■ **Try it**
As the output, give exactly the lines that run from the one with "none -> black brick A3:B3 level 2" through the end of the records below, and omit pictures.

■ **Given records**
########################################

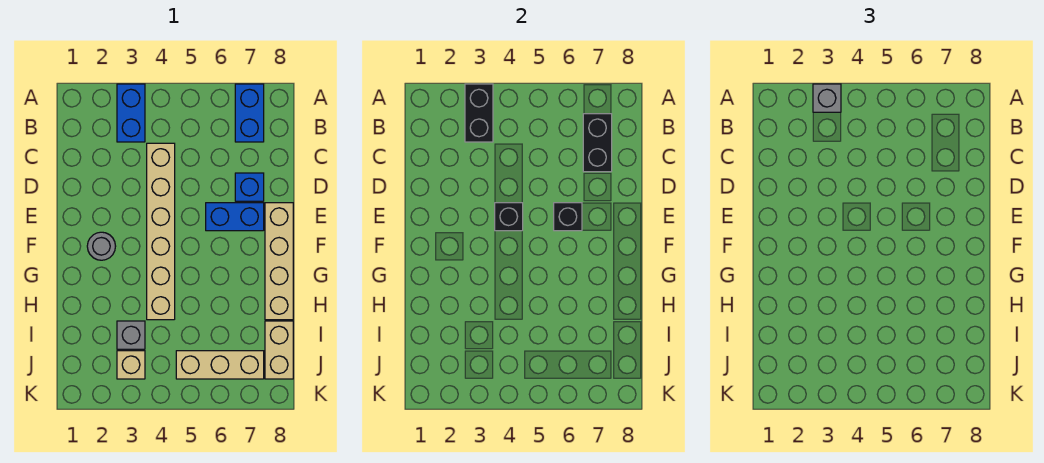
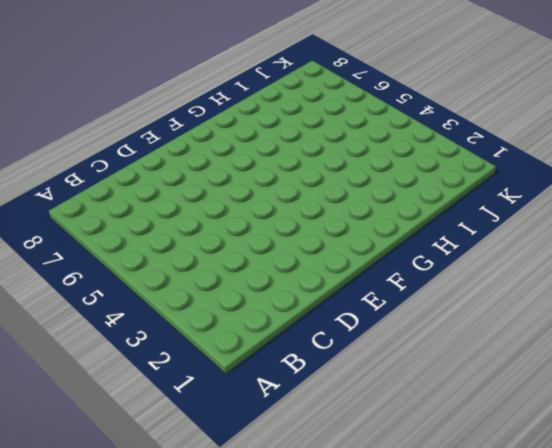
none -> blue brick A3:B3 level 1
none -> blue brick A7:B7 level 1
none -> tan brick C4:H4 level 1

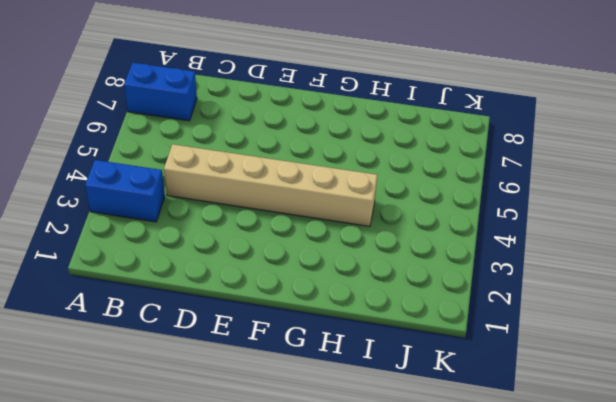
none -> blue brick D7 level 1
none -> blue brick E6:E7 level 1
none -> tan brick E8:H8 level 1

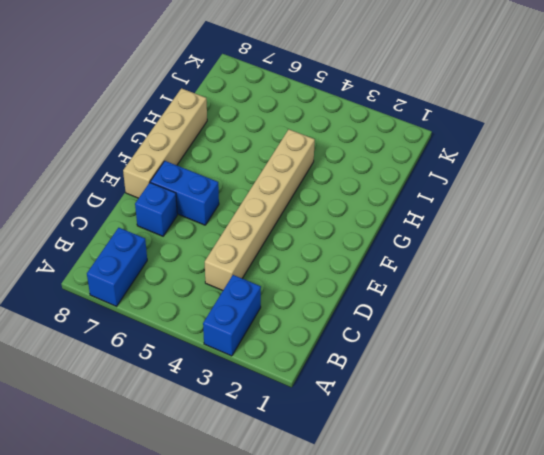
none -> grey round brick F2 level 1
none -> grey brick I3 level 1
none -> tan brick I8:J8 level 1

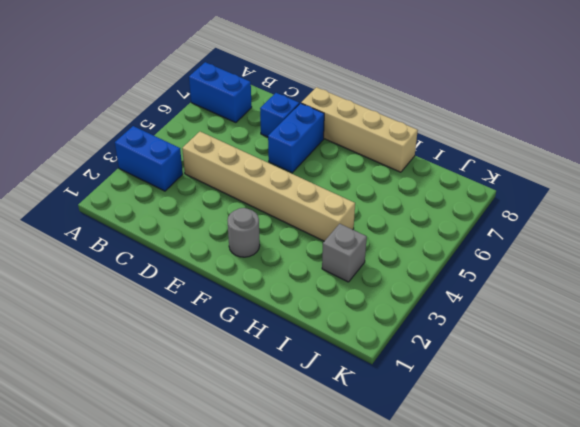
none -> tan brick I8:J8 level 1
none -> tan brick J3 level 1
none -> tan brick J5:J7 level 1

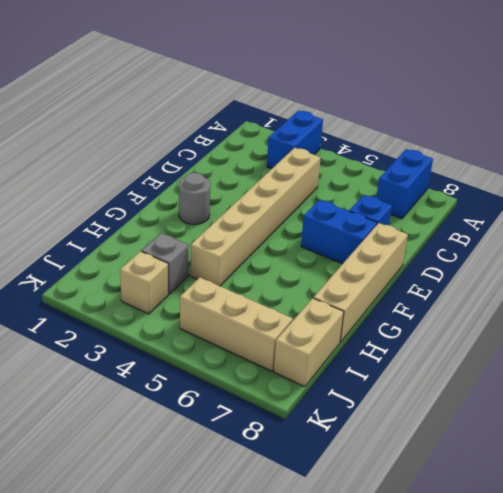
none -> black brick A3:B3 level 2
none -> black brick B7:C7 level 2
none -> black brick E4 level 2

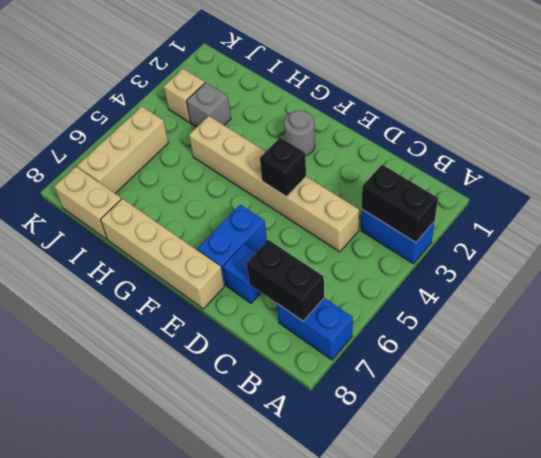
none -> black brick E6 level 2
none -> grey brick A3 level 3

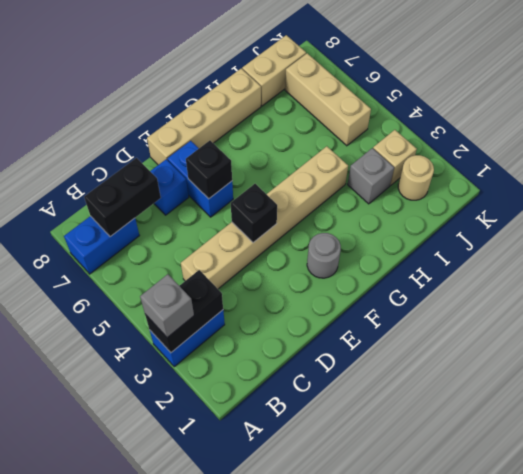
tan round brick J2 level 1 -> none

########################################

■ **Exercise output**
none -> black brick A3:B3 level 2
none -> black brick B7:C7 level 2
none -> black brick E4 level 2

none -> black brick E6 level 2
none -> grey brick A3 level 3

tan round brick J2 level 1 -> none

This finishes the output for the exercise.